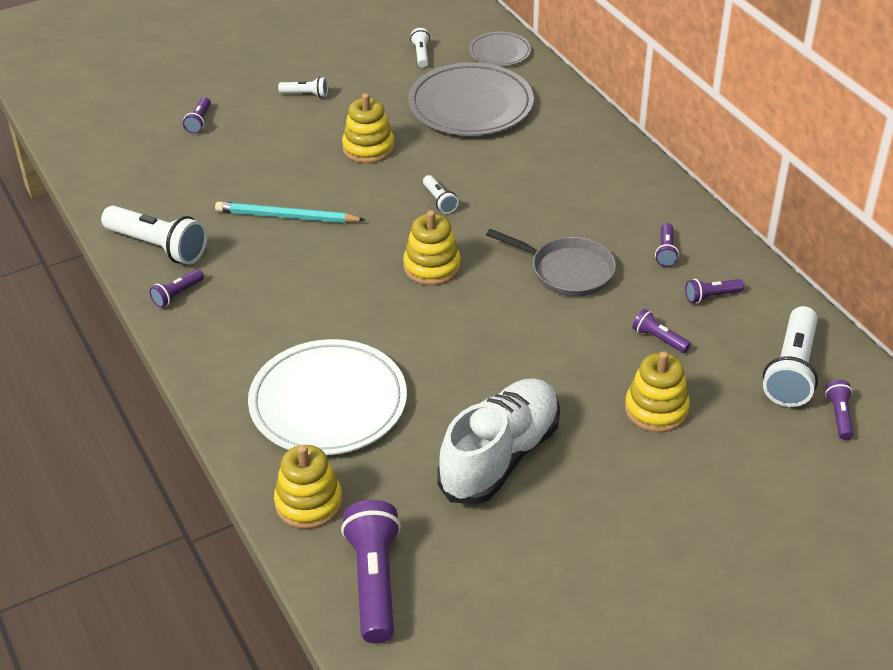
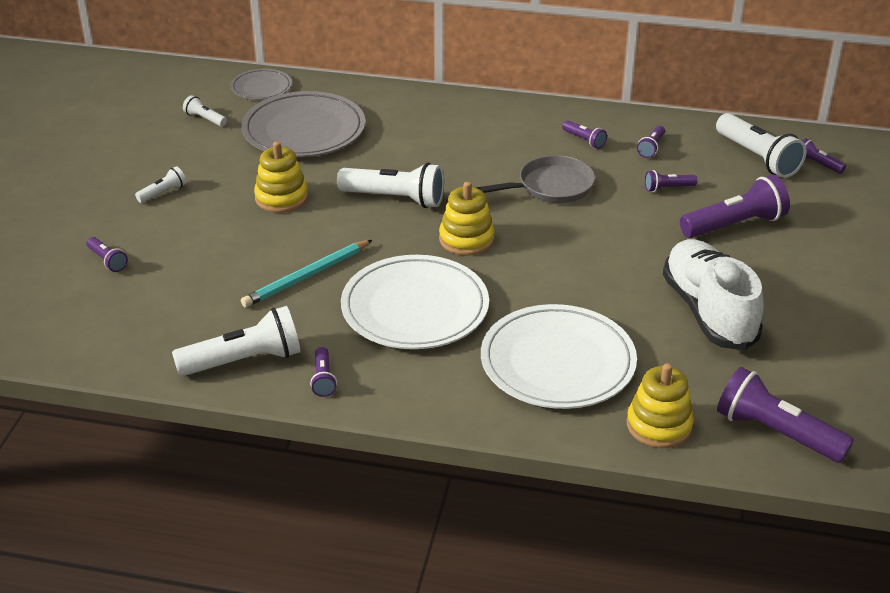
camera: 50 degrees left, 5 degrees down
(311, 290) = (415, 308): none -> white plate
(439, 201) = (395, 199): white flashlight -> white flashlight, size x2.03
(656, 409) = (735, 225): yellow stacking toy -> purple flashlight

==

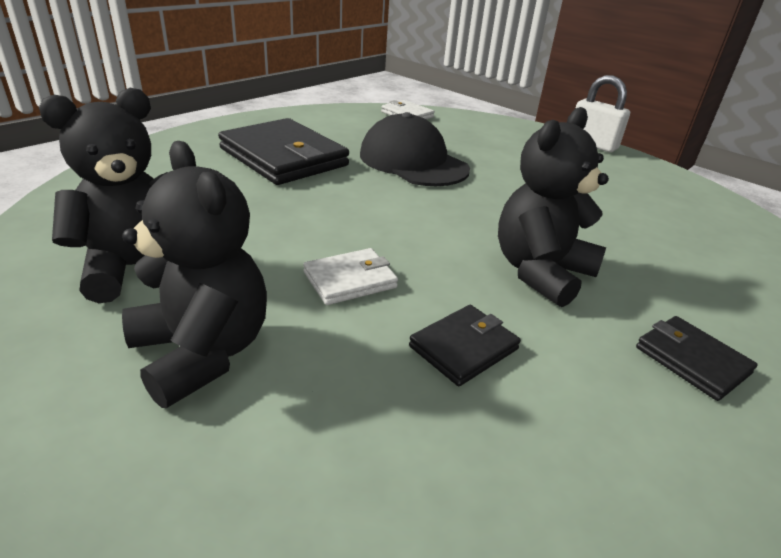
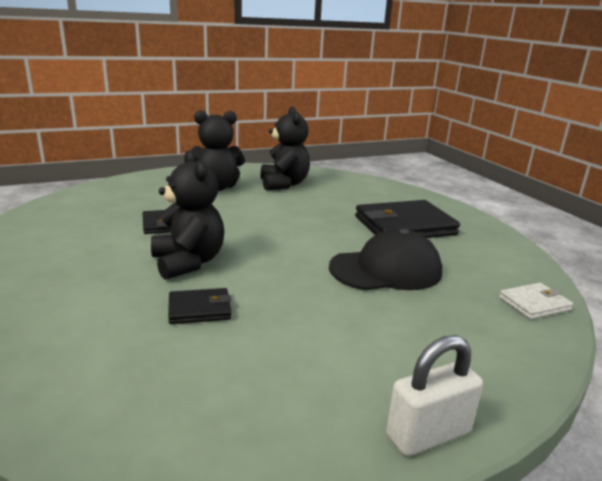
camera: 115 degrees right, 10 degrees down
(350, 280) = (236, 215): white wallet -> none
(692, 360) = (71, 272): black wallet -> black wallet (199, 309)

==

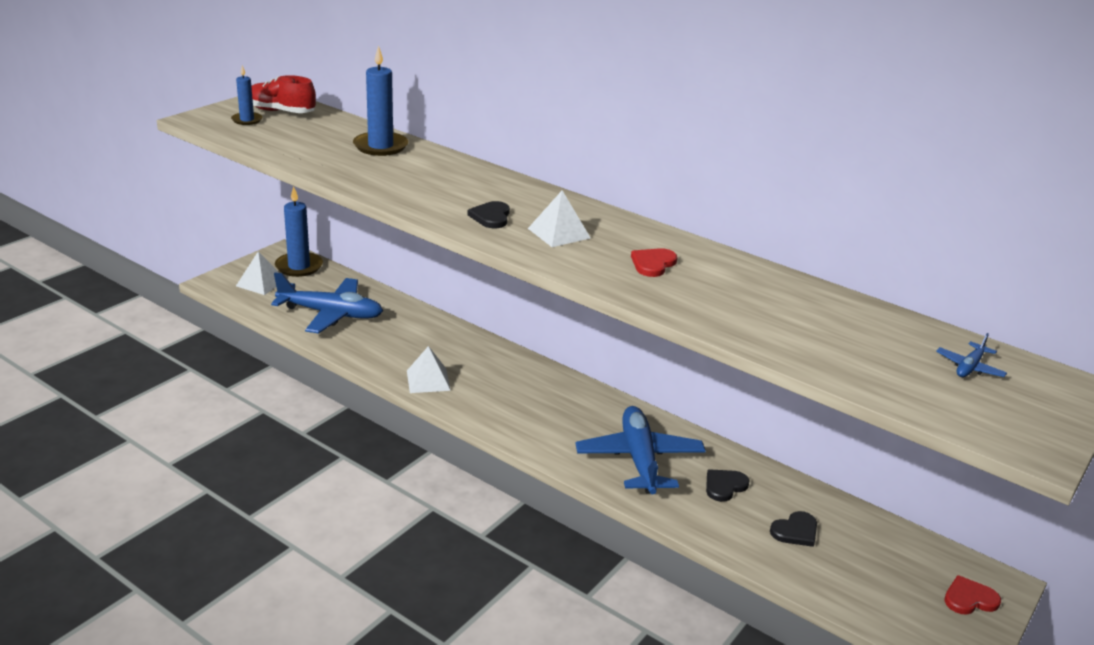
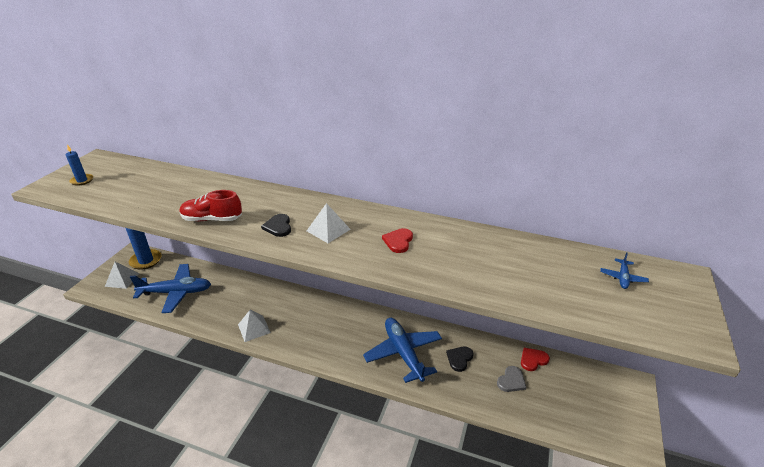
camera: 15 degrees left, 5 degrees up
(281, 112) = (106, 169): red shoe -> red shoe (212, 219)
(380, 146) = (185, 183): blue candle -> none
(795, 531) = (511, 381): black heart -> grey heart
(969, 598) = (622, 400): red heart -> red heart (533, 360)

* _WHAT YOU SHOULD DO_: Above are the records; copy exactly the lines from the line with "(350, 280) = (236, 215): white wallet -> none" through the line with "(692, 360) = (71, 272): black", both included.

* _RESPONSE_:
(350, 280) = (236, 215): white wallet -> none
(692, 360) = (71, 272): black wallet -> black wallet (199, 309)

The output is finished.